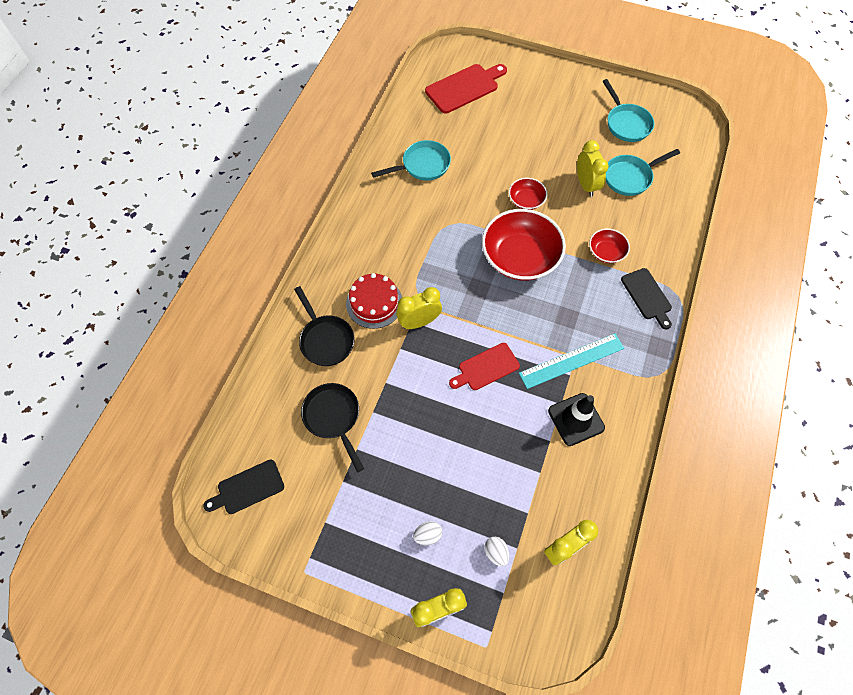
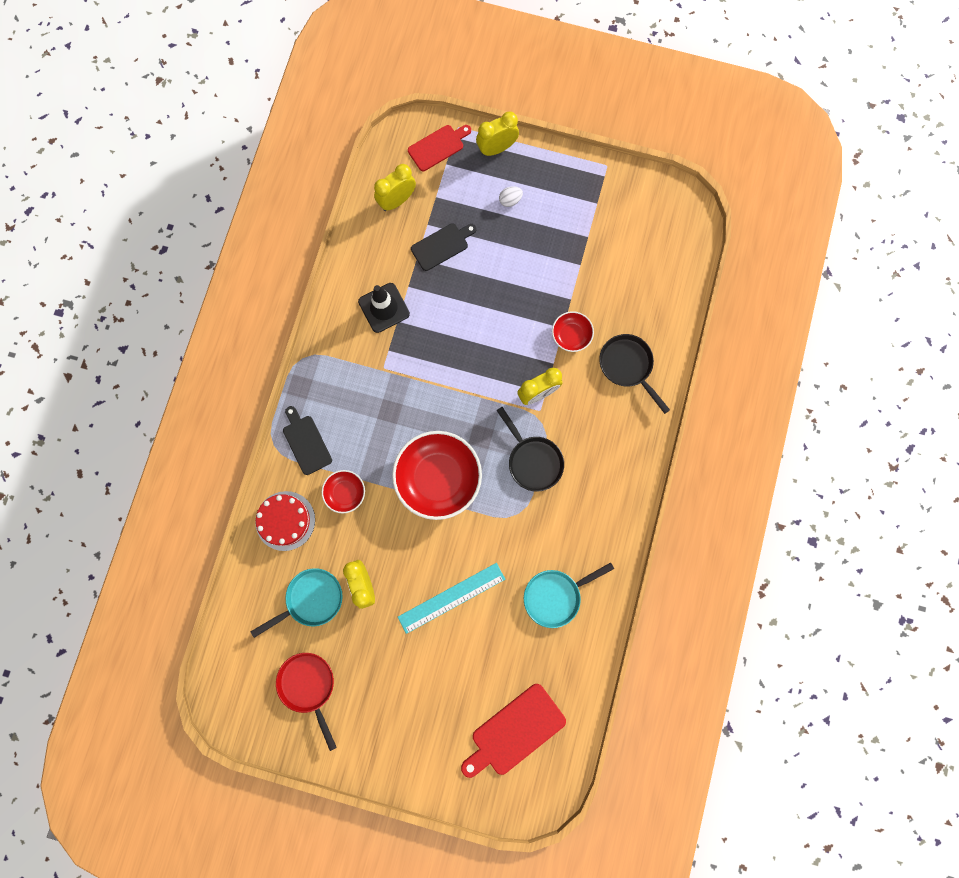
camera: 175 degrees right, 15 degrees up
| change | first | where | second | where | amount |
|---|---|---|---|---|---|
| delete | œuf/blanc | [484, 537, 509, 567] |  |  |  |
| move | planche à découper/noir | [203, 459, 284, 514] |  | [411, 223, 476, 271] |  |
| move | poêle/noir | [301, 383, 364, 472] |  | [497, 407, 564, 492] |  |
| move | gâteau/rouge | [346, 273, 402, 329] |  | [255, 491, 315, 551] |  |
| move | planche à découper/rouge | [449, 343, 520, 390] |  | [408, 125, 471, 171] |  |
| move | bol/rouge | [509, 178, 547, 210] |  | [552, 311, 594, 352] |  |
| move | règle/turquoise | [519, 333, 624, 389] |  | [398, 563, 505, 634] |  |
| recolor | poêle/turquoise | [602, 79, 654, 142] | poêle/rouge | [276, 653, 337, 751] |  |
•••••
• TASK STATEMENT: Begin with the line that contains "move | règle/turquoise" and set down each line exactly until the records above end, including the final line.

• SOLUTION FOR THIS TASK:
| move | règle/turquoise | [519, 333, 624, 389] |  | [398, 563, 505, 634] |  |
| recolor | poêle/turquoise | [602, 79, 654, 142] | poêle/rouge | [276, 653, 337, 751] |  |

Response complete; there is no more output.